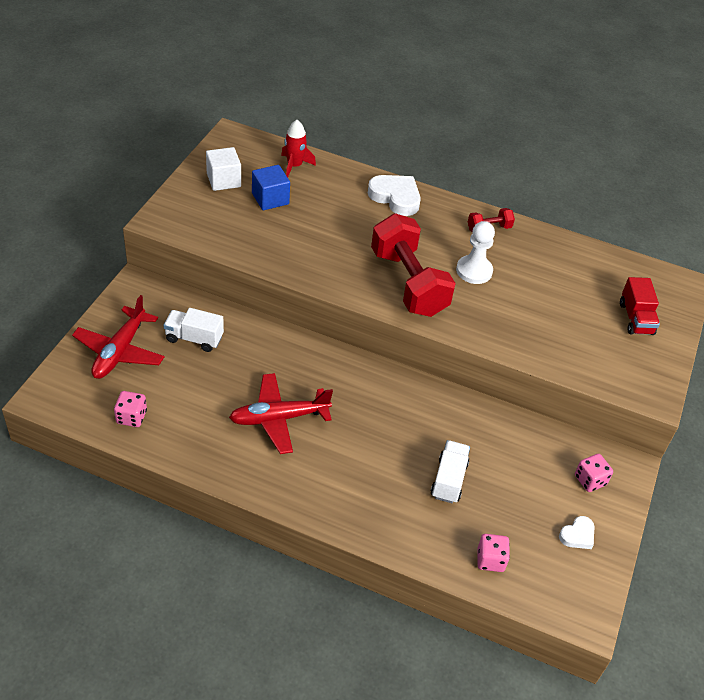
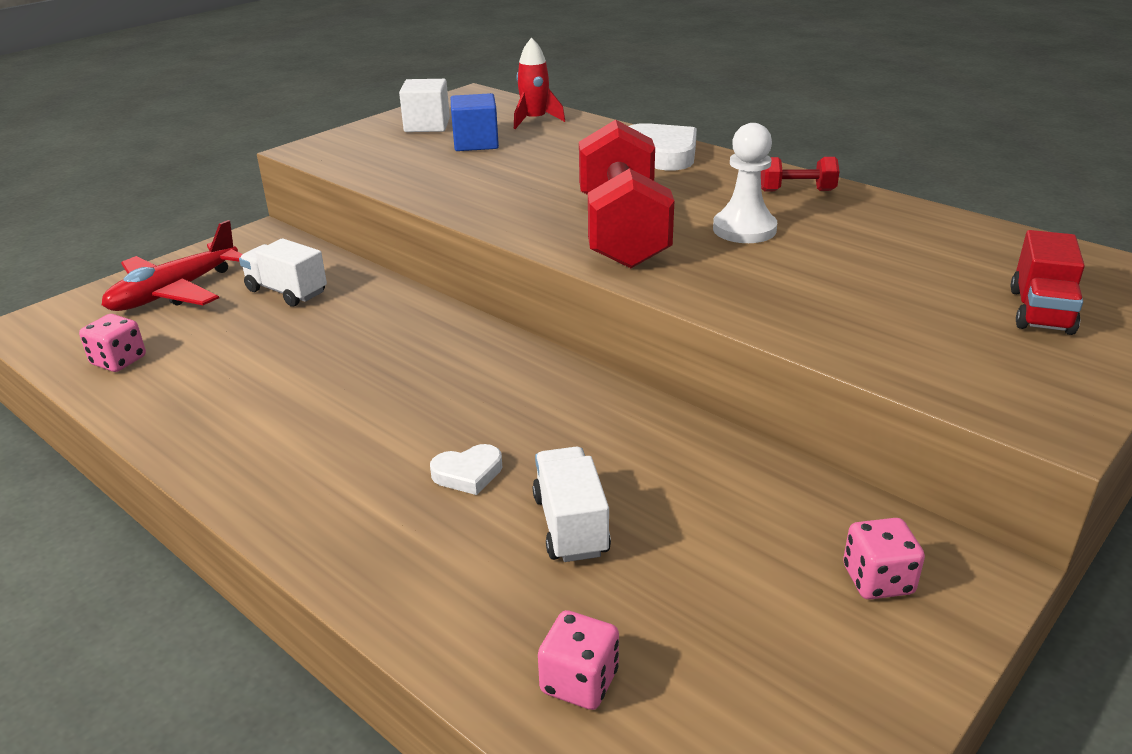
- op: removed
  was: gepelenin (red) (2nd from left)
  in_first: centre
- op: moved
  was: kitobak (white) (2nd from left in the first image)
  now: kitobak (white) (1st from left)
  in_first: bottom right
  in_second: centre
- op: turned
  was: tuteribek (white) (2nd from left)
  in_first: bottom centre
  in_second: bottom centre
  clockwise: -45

- **GOAL OF THE EXERCISE**
The copy you produce must repeat all the entries exactly and contain no pictures.

- **OUTPUT FOR THIS EXERCISE**
- op: removed
  was: gepelenin (red) (2nd from left)
  in_first: centre
- op: moved
  was: kitobak (white) (2nd from left in the first image)
  now: kitobak (white) (1st from left)
  in_first: bottom right
  in_second: centre
- op: turned
  was: tuteribek (white) (2nd from left)
  in_first: bottom centre
  in_second: bottom centre
  clockwise: -45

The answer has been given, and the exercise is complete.